──────── DATA EXCERPTS

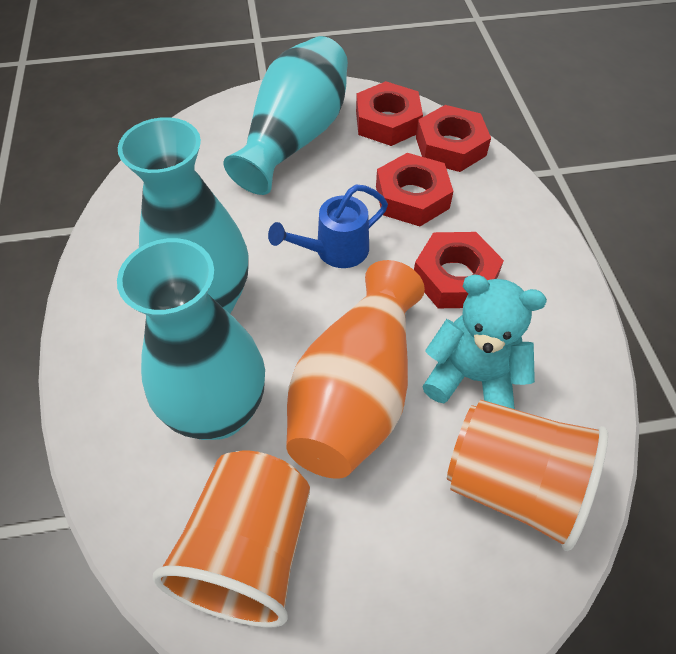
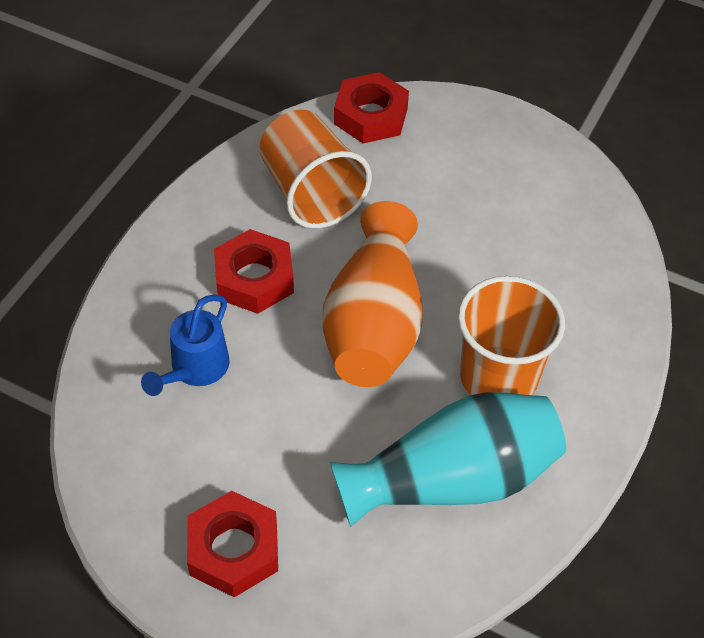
red nut: 4 -> 3
turquoise teddy bear: 1 -> 0
turquoise vase: 3 -> 1

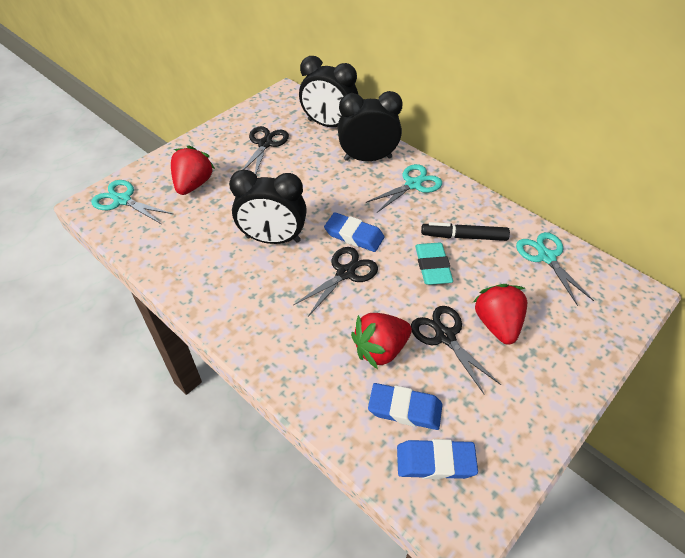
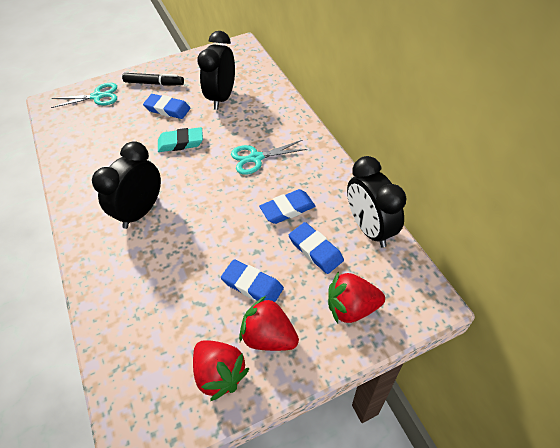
black scissors: 3 -> 0
blue eraser: 3 -> 4
turquoise scissors: 3 -> 2

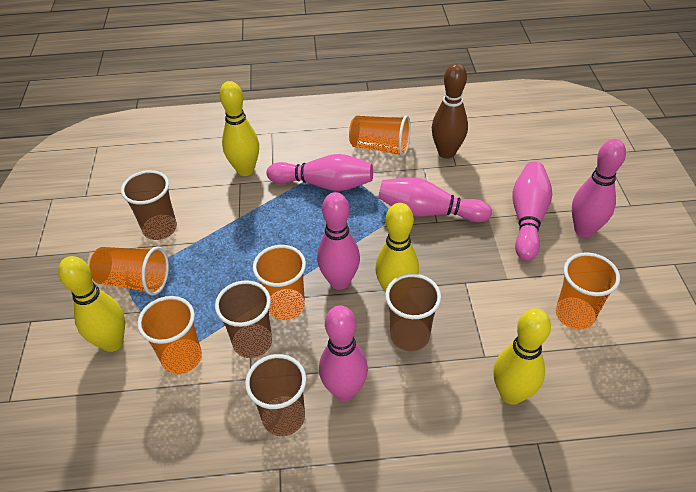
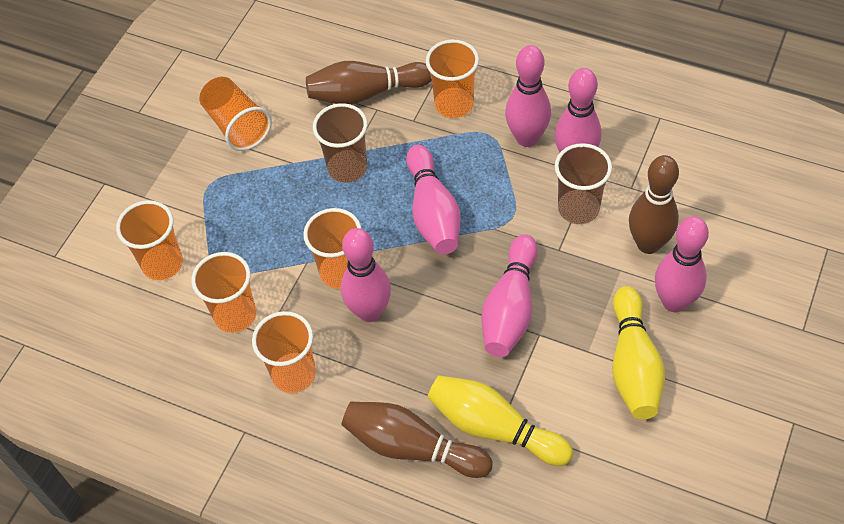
brown bowling pin: 1 -> 3
brown cup: 4 -> 2
orange cup: 5 -> 6
yellow bowling pin: 4 -> 2

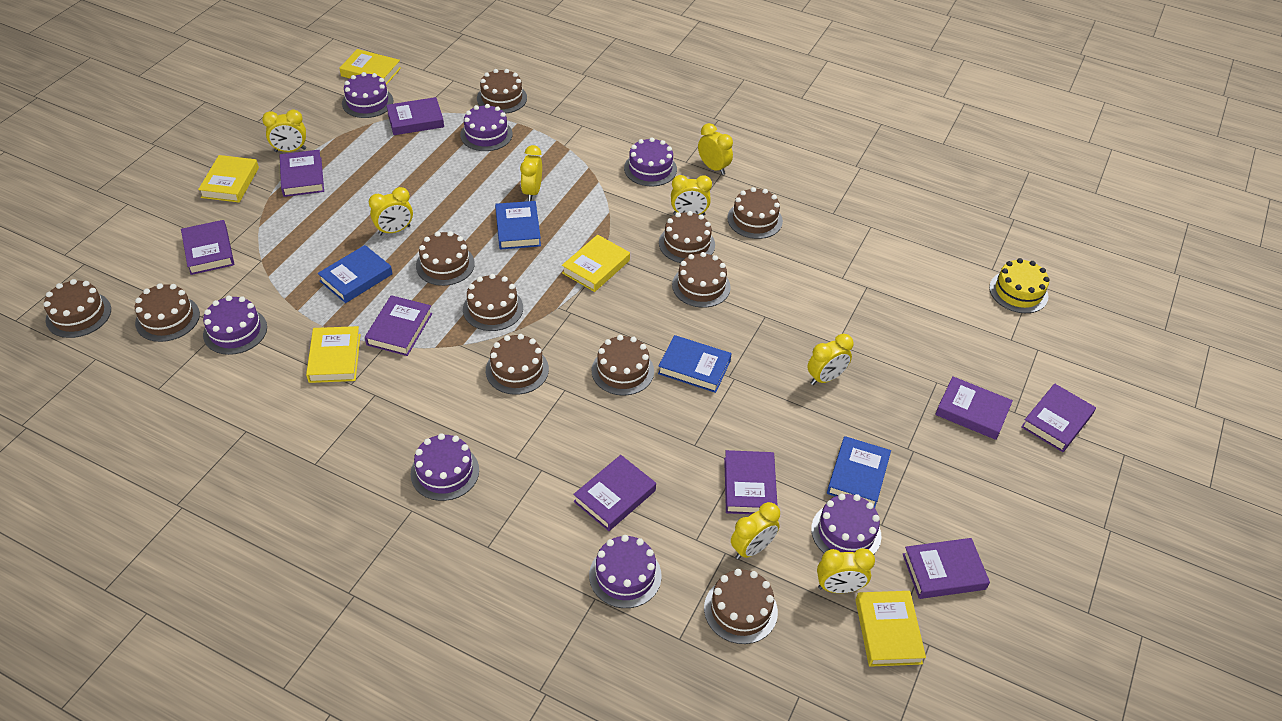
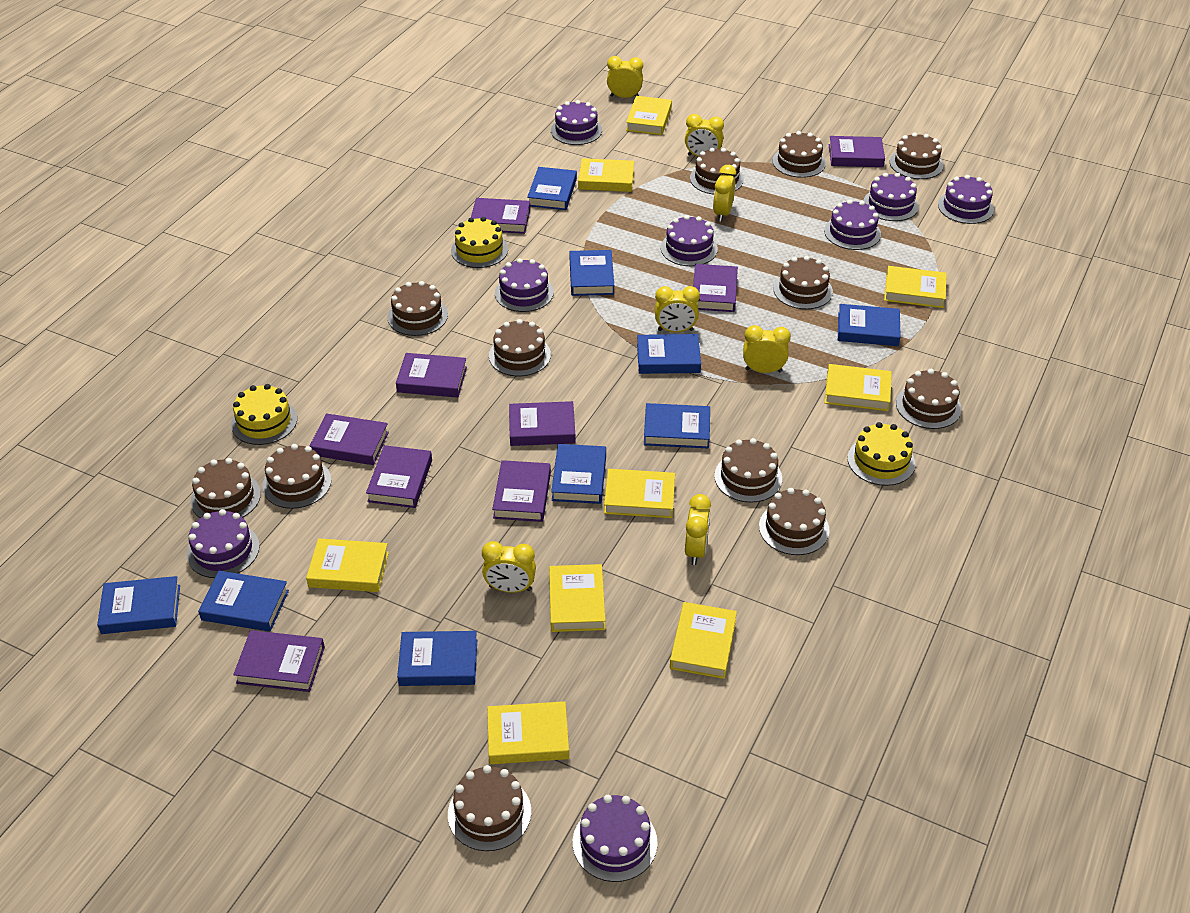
blue book: 4 -> 9
brown cake: 11 -> 12
purple cake: 7 -> 8
yellow book: 5 -> 9
yellow cake: 1 -> 3
yellow clock: 8 -> 7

────────────────

Lines that contain "brown" are to be copied from the records above.

brown bowling pin: 1 -> 3
brown cup: 4 -> 2
brown cake: 11 -> 12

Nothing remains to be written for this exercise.